**MATERIALS PROVIDED**
================

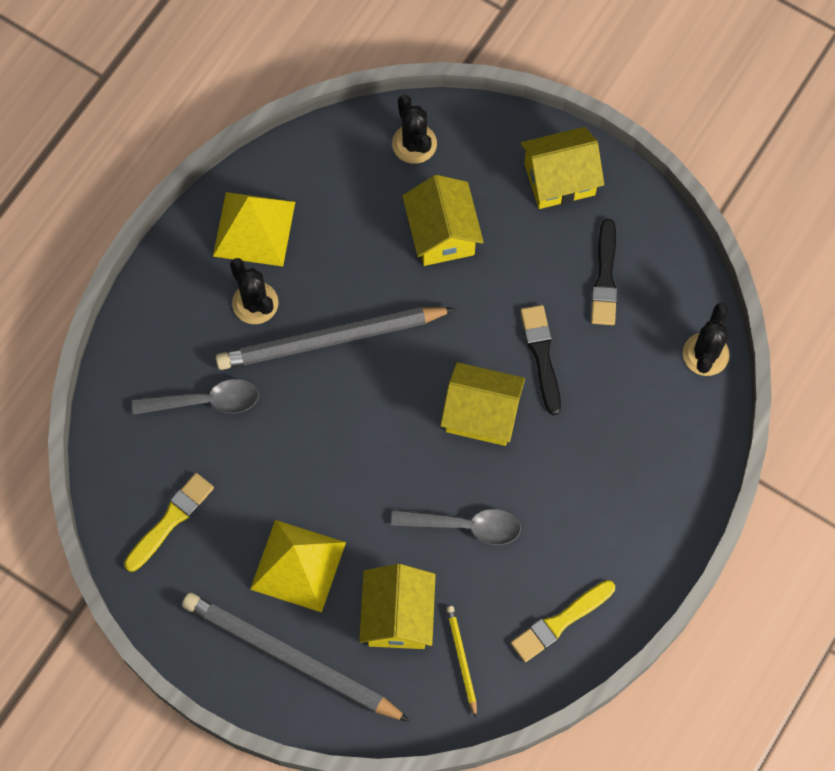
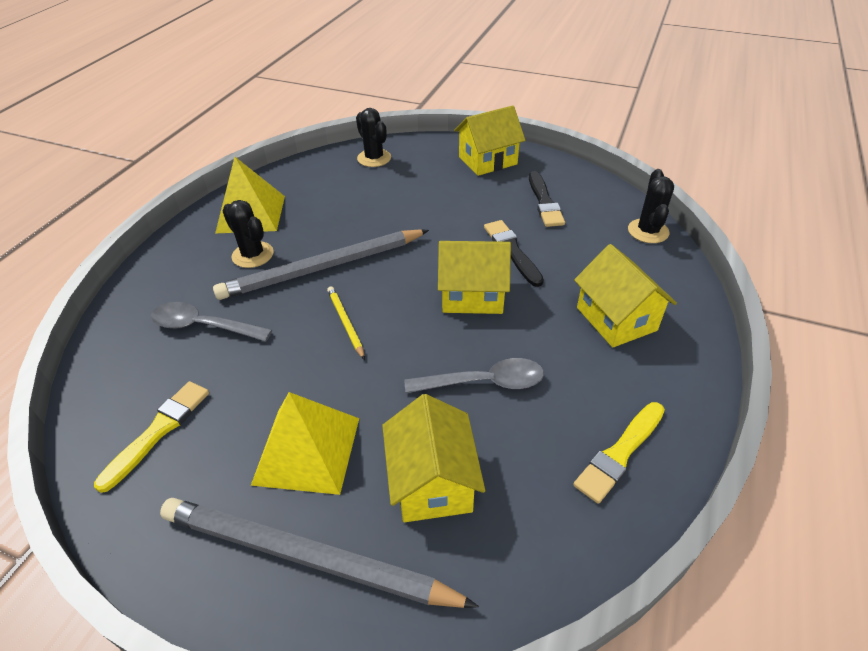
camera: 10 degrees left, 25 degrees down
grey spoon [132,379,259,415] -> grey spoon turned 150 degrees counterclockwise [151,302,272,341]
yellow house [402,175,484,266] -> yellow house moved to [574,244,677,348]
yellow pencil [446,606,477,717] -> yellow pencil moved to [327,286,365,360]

================

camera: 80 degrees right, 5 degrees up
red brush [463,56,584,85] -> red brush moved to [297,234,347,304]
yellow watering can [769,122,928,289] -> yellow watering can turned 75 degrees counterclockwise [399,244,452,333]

================

**WHAT YOU NEED TO DO**
Only one stretch of the data above is needed. Restate it word for word, from the line containing "red brush [463,56,584,85]" through the line containing "yellow watering can [769,122,928,289]", both ends included.

**SOLVED PROBLEM**
red brush [463,56,584,85] -> red brush moved to [297,234,347,304]
yellow watering can [769,122,928,289] -> yellow watering can turned 75 degrees counterclockwise [399,244,452,333]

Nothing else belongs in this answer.